### RECORD EXCERPTS
══════════════════════════════

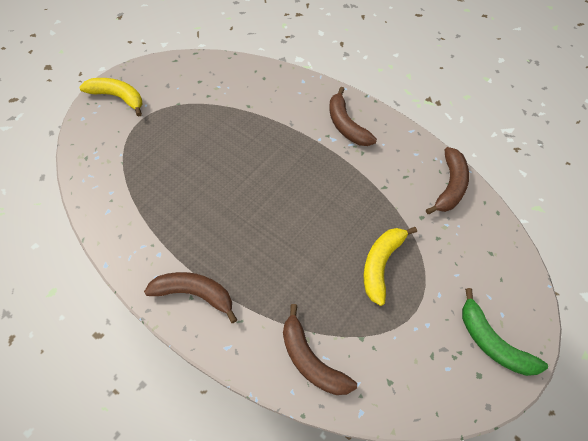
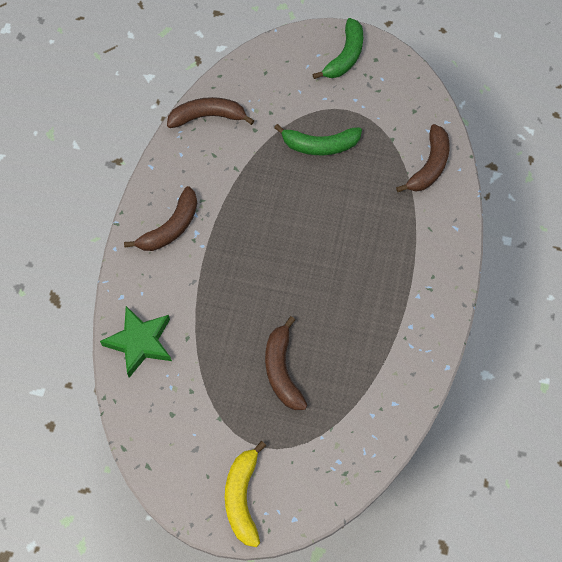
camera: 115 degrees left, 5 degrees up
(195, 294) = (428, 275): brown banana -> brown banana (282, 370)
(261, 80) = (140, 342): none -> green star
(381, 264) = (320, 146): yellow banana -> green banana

══════════════════════════════

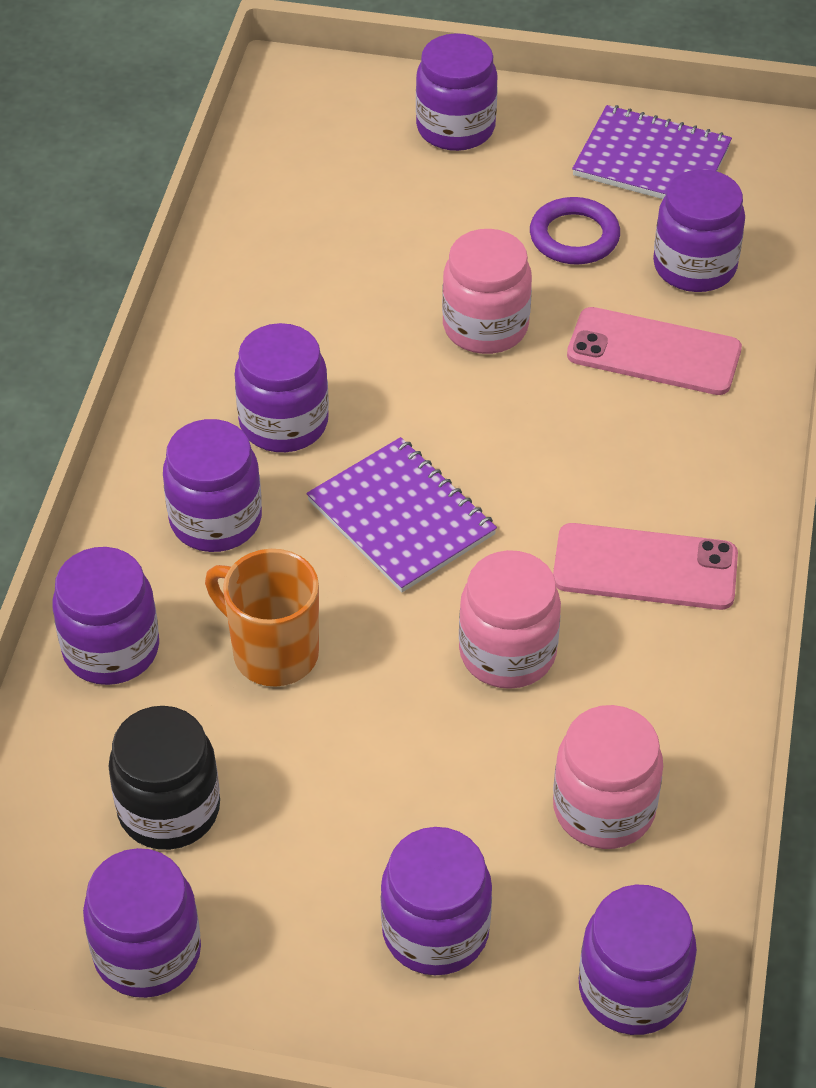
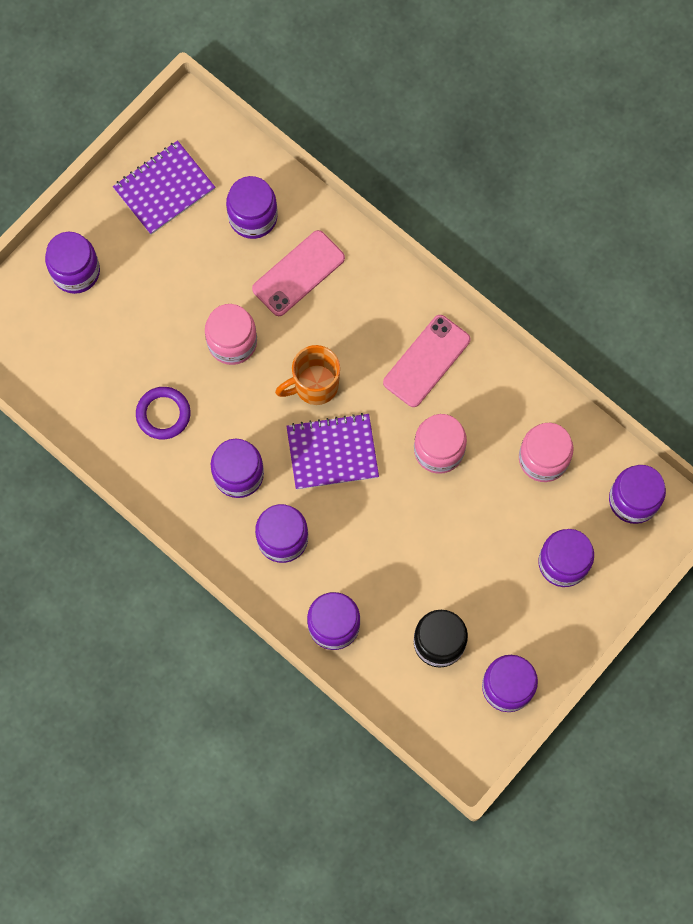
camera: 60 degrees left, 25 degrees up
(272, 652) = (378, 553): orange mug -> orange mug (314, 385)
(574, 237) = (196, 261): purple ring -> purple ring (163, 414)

══════════════════════════════

### PROBLEM
What is needed is every line of the records above that contains the word "degrees".

### COMPLETED TASK
camera: 115 degrees left, 5 degrees up
camera: 60 degrees left, 25 degrees up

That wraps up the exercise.